─── Supplied material

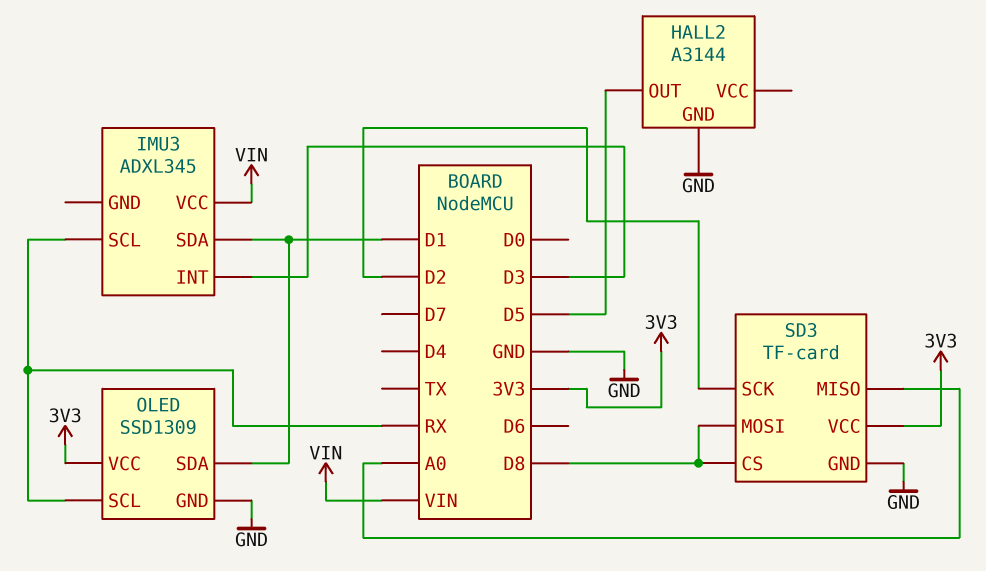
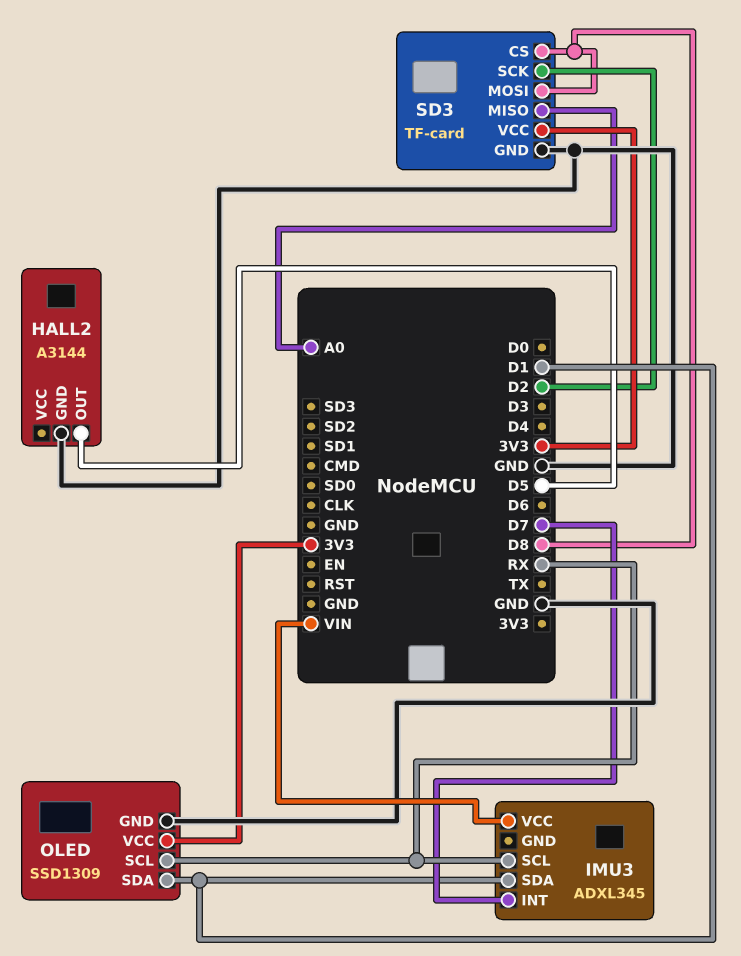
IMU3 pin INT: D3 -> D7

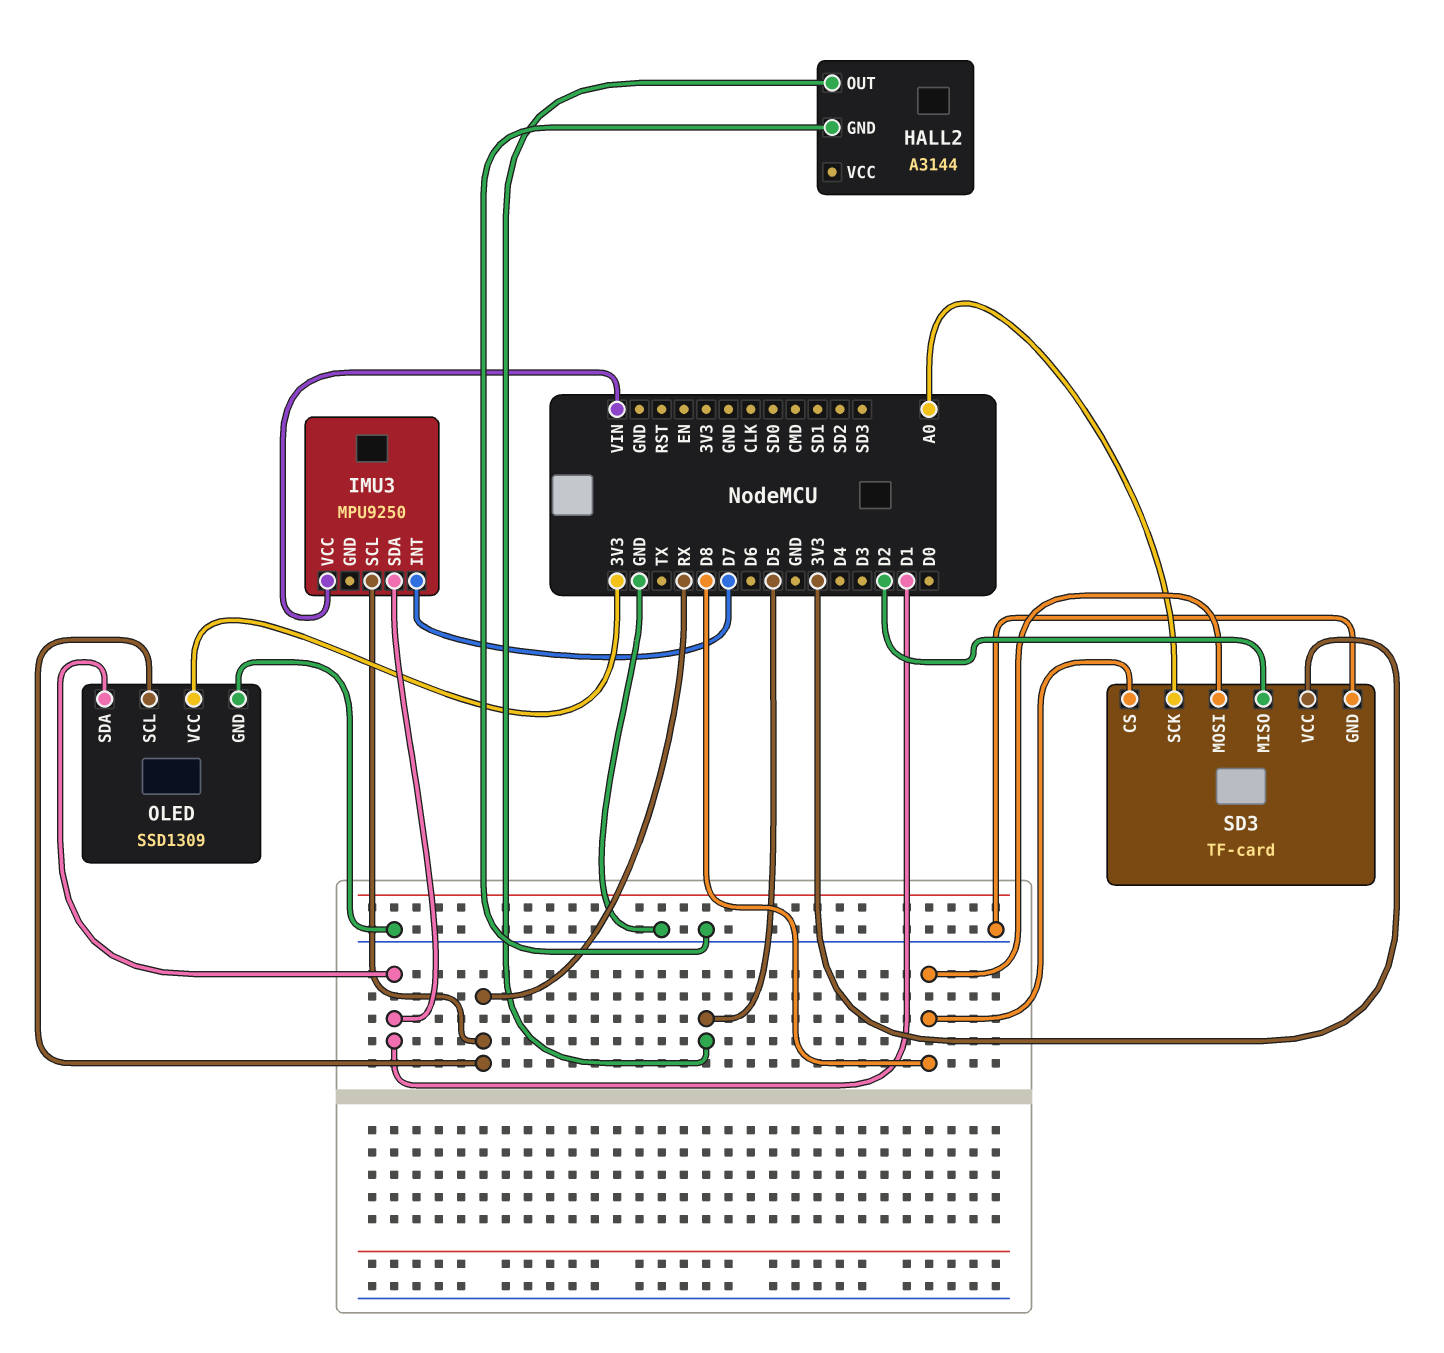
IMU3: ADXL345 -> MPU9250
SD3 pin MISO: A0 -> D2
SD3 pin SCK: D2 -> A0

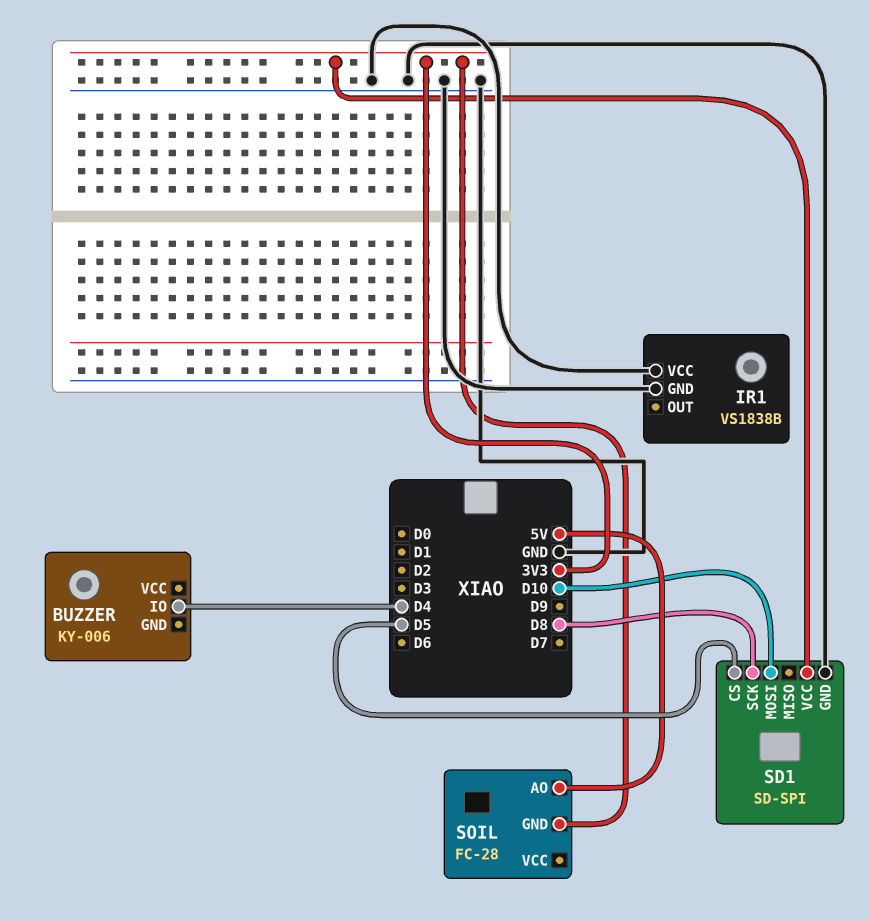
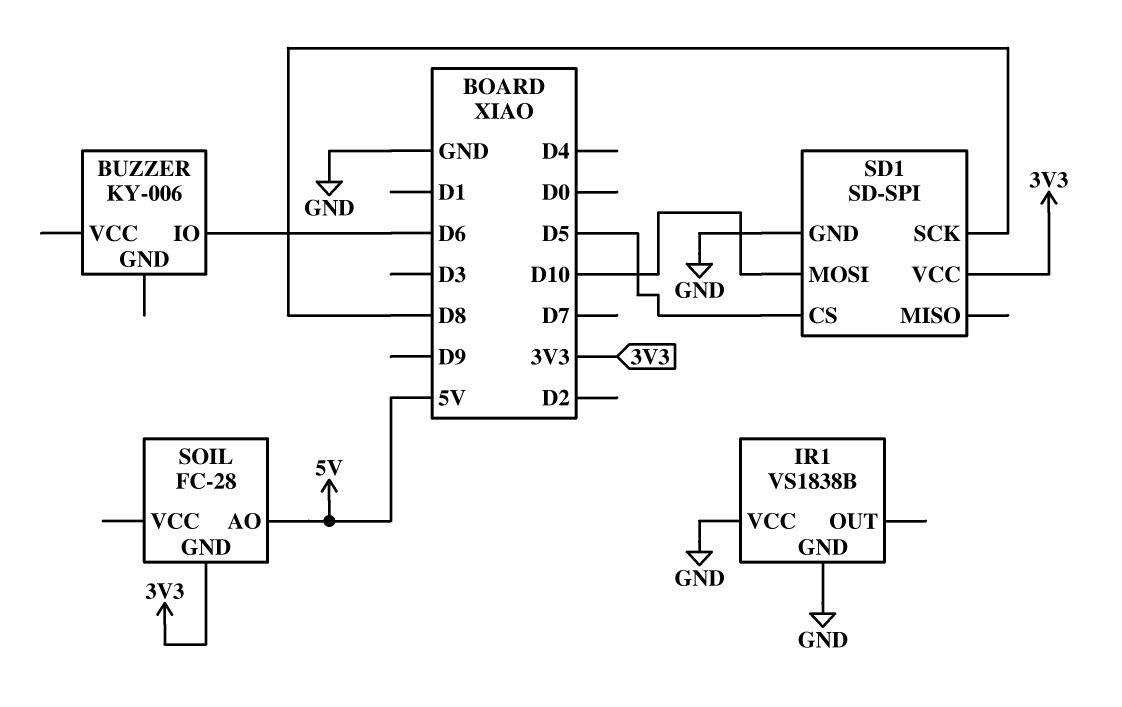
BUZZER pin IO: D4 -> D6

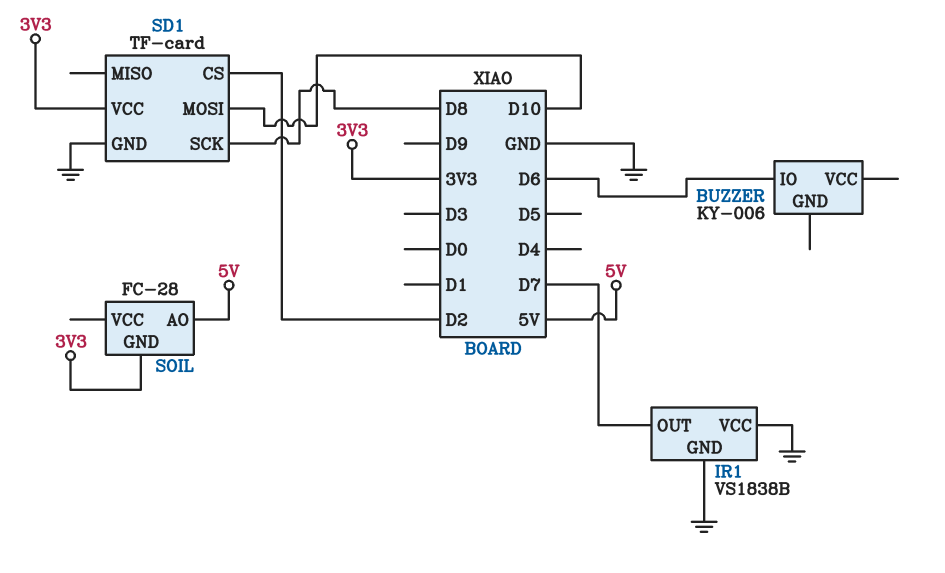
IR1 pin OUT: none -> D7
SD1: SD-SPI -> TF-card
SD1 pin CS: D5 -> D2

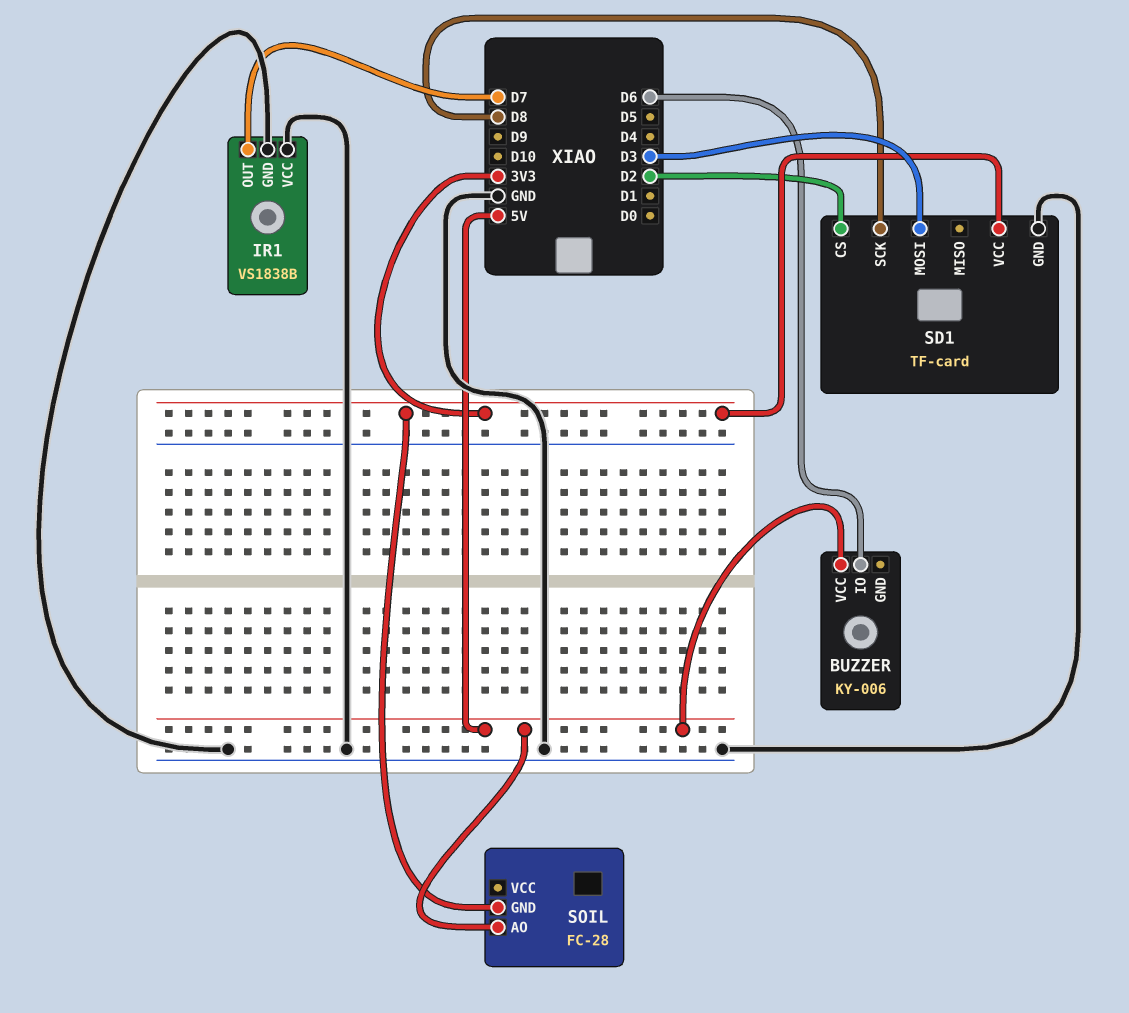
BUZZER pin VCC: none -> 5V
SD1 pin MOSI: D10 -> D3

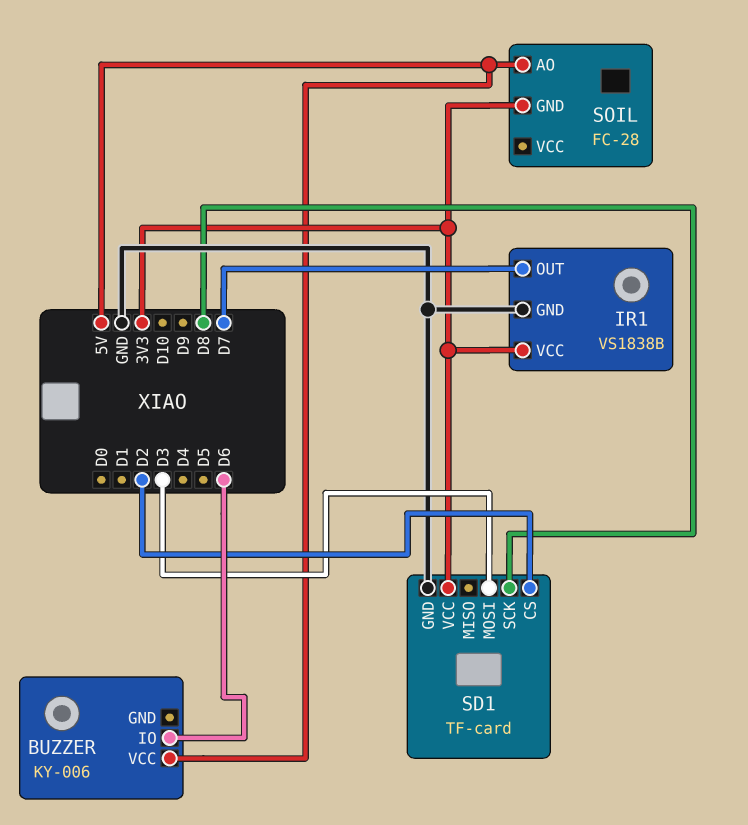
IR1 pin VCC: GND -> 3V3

──────

## [Try it]
Could you write out the whole listing exactly, dropping the pictures?

## [Exercise answer]
IMU3 pin INT: D3 -> D7

IMU3: ADXL345 -> MPU9250
SD3 pin MISO: A0 -> D2
SD3 pin SCK: D2 -> A0

BUZZER pin IO: D4 -> D6

IR1 pin OUT: none -> D7
SD1: SD-SPI -> TF-card
SD1 pin CS: D5 -> D2

BUZZER pin VCC: none -> 5V
SD1 pin MOSI: D10 -> D3

IR1 pin VCC: GND -> 3V3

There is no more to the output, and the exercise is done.